__Work to complete__:
The output should be all lines of the entries below in which the word "yellow" occurs.

__Dataset excerpts__:
- - - - - - -

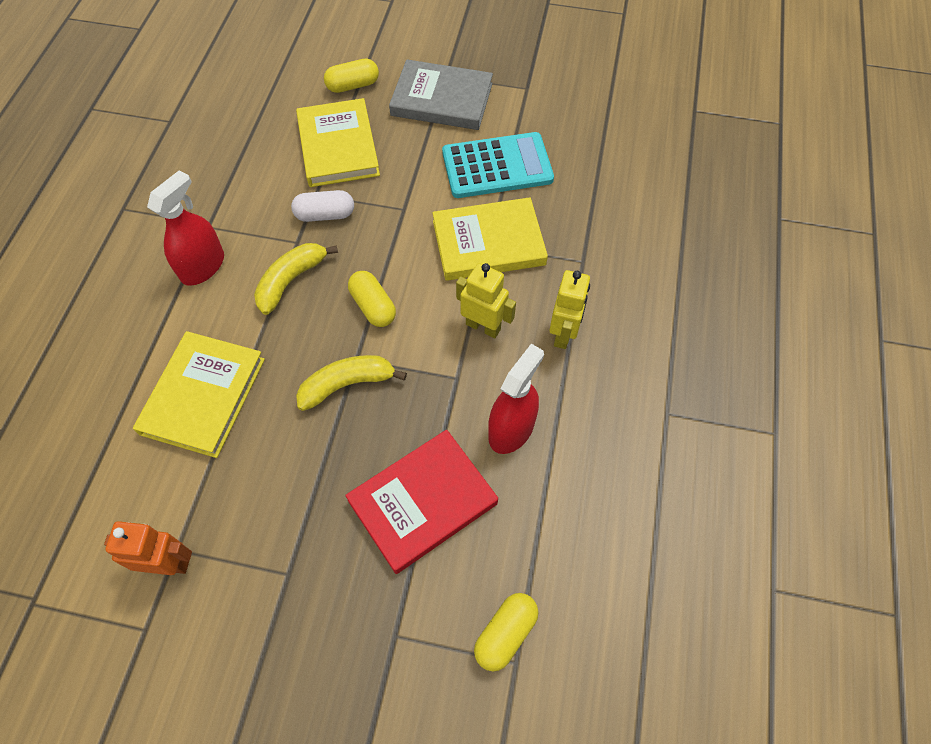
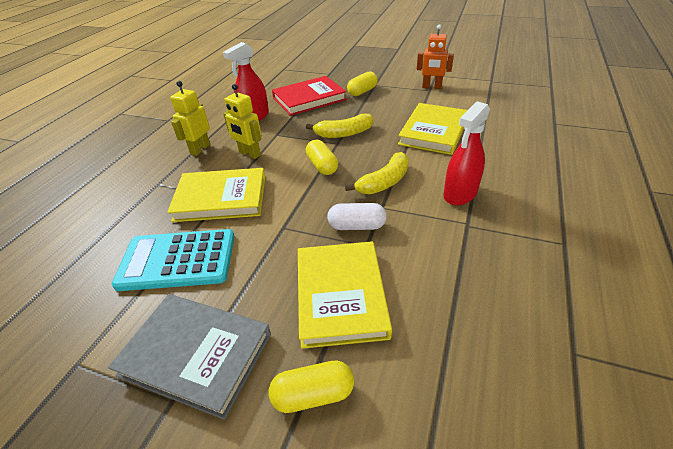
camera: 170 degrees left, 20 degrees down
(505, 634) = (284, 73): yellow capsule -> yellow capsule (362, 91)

- - - - - - -

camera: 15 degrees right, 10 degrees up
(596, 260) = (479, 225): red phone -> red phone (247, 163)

- - - - - - -

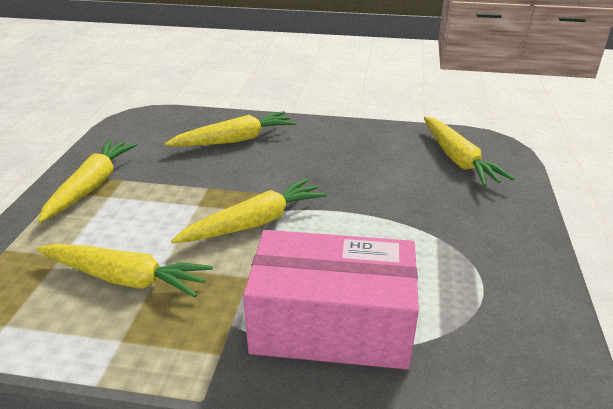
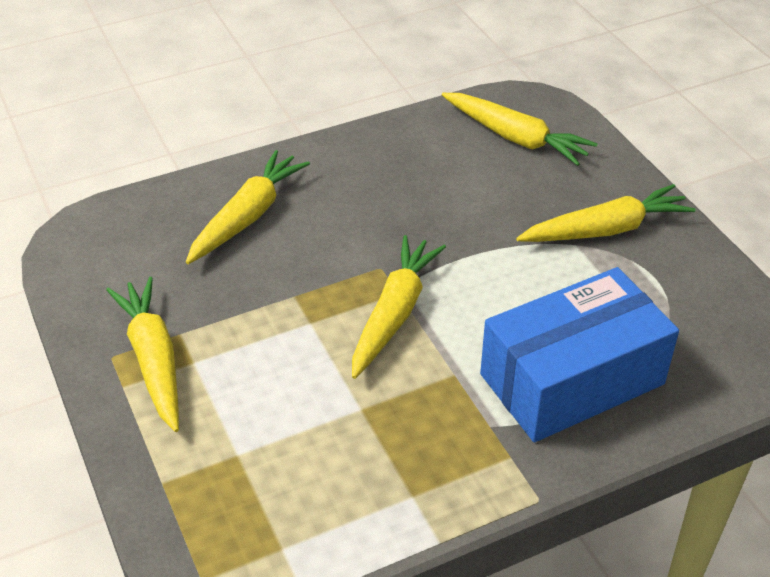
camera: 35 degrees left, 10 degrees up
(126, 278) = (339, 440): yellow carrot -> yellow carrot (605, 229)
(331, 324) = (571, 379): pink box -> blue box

- - - - - - -

__Response area__:
(505, 634) = (284, 73): yellow capsule -> yellow capsule (362, 91)
(126, 278) = (339, 440): yellow carrot -> yellow carrot (605, 229)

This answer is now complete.